EXERCISE DESCRIPTION -> No pictures go into the copy. Write out every line below exactly.

DATA FOR THIS TASK ->
---

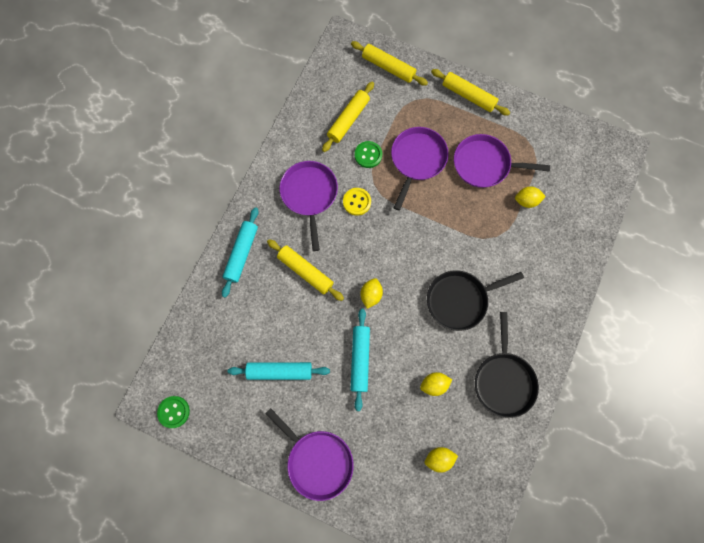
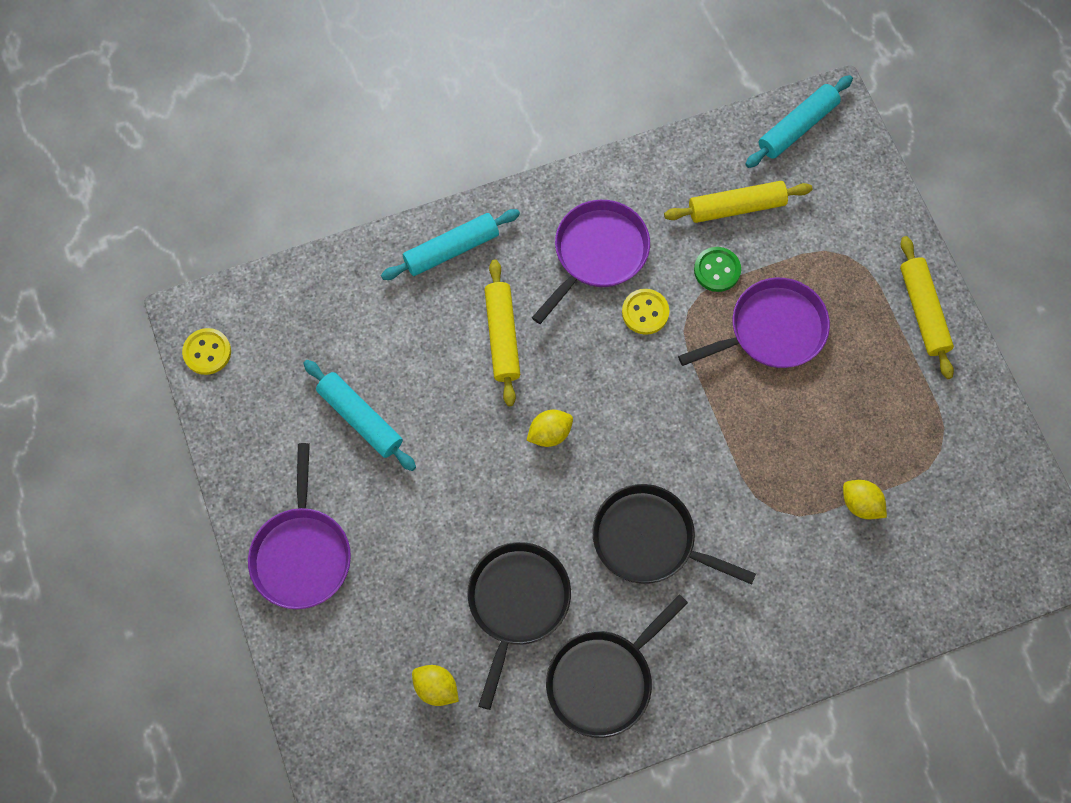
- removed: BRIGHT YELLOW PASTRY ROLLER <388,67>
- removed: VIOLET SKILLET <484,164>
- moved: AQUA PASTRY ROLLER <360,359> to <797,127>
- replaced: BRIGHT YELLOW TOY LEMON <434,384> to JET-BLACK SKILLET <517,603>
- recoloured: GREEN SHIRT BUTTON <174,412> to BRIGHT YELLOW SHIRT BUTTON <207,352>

---

YOUR RESPONSE ->
- removed: BRIGHT YELLOW PASTRY ROLLER <388,67>
- removed: VIOLET SKILLET <484,164>
- moved: AQUA PASTRY ROLLER <360,359> to <797,127>
- replaced: BRIGHT YELLOW TOY LEMON <434,384> to JET-BLACK SKILLET <517,603>
- recoloured: GREEN SHIRT BUTTON <174,412> to BRIGHT YELLOW SHIRT BUTTON <207,352>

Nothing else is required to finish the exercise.